**Problem to solve**
Please reproduce the data exactly, excluding any pictures it contains.

+++++

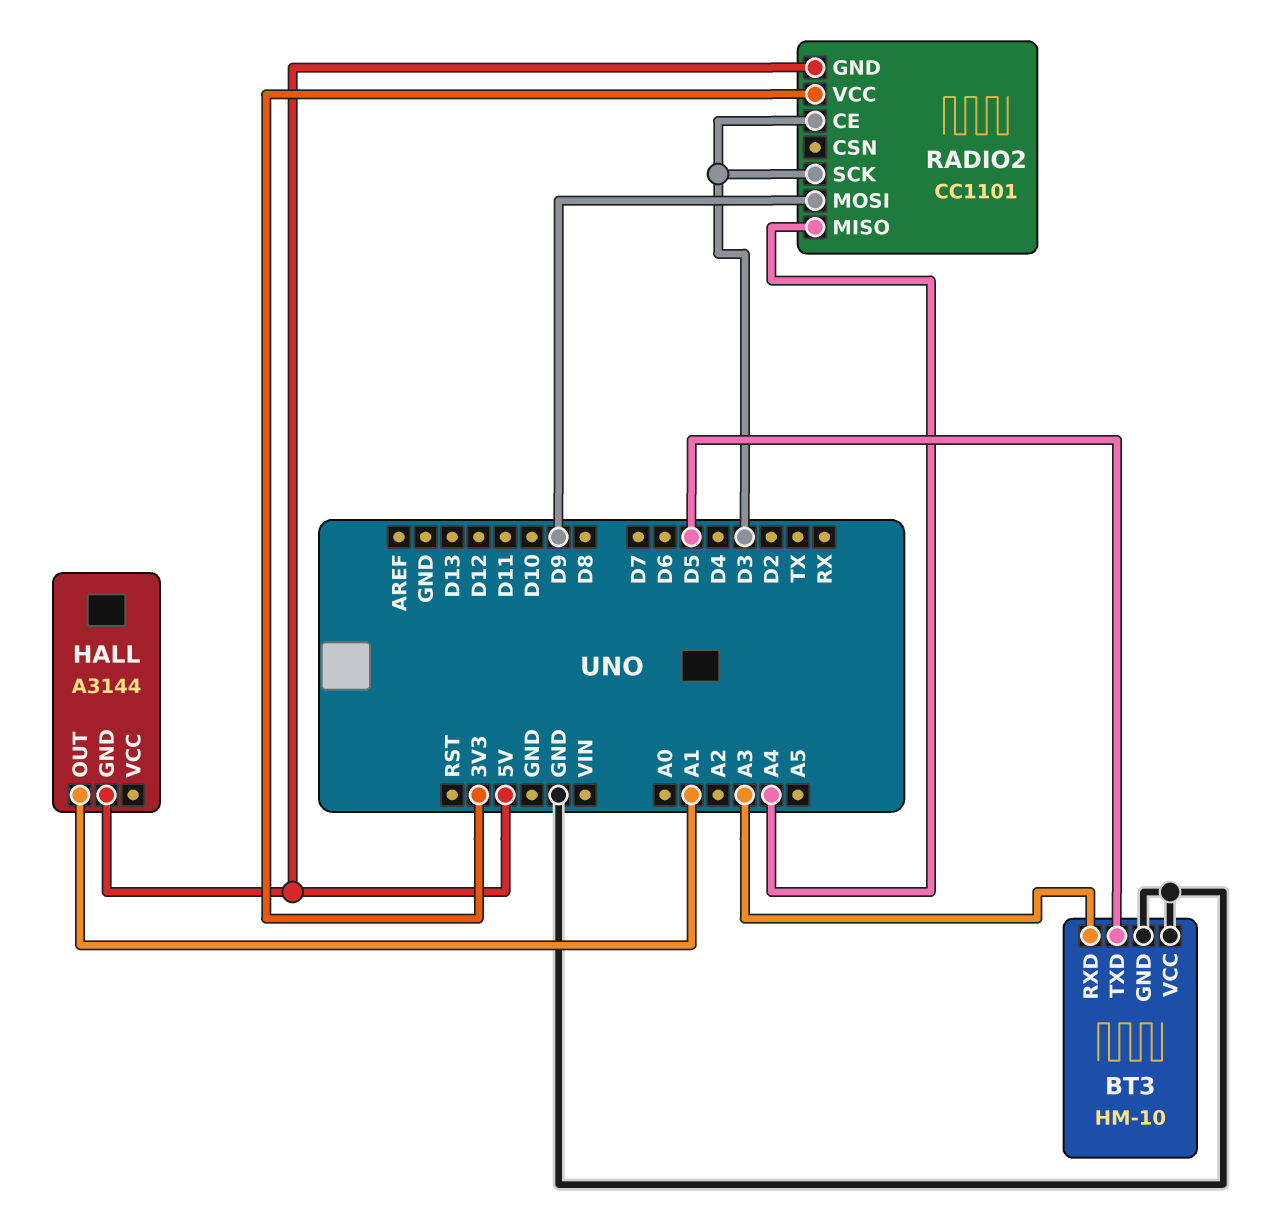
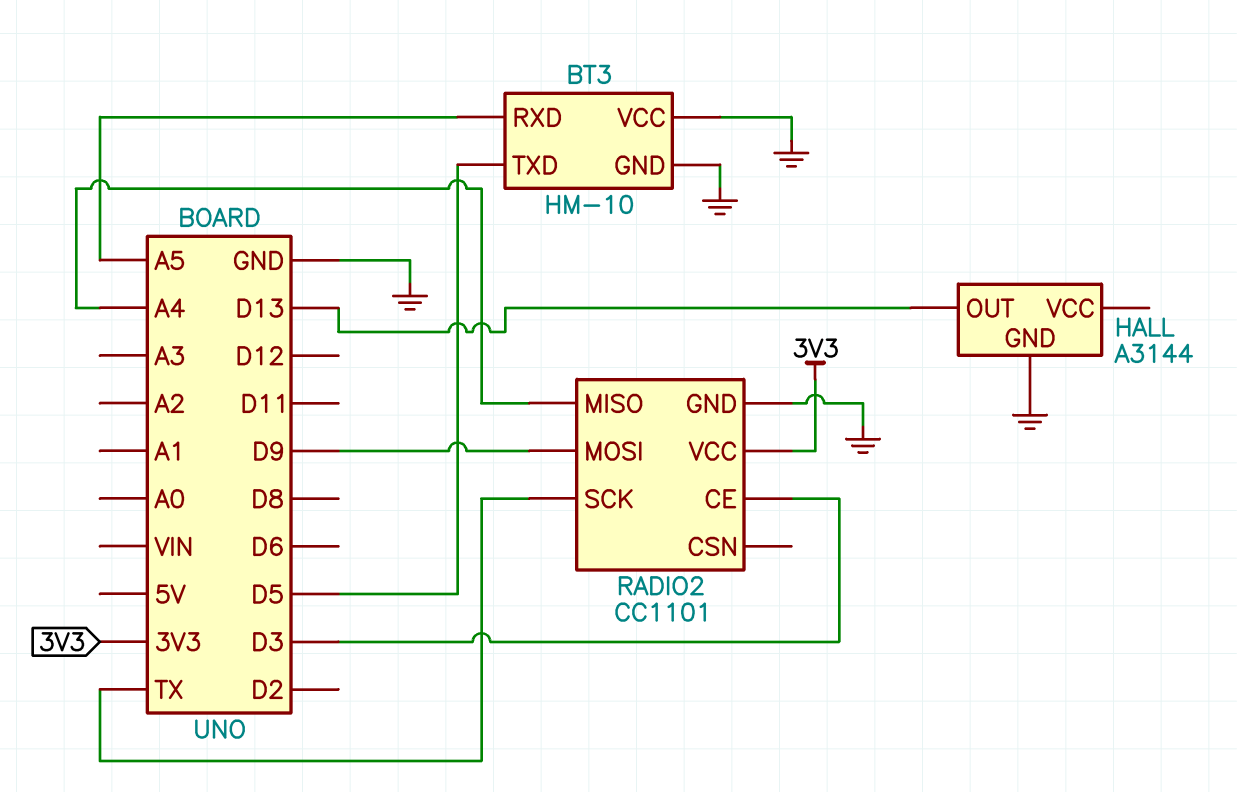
BT3 pin RXD: A3 -> A5
HALL pin GND: 5V -> GND
HALL pin OUT: A1 -> D13
RADIO2 pin GND: 5V -> GND
RADIO2 pin SCK: D3 -> TX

+++++

**Result**
BT3 pin RXD: A3 -> A5
HALL pin GND: 5V -> GND
HALL pin OUT: A1 -> D13
RADIO2 pin GND: 5V -> GND
RADIO2 pin SCK: D3 -> TX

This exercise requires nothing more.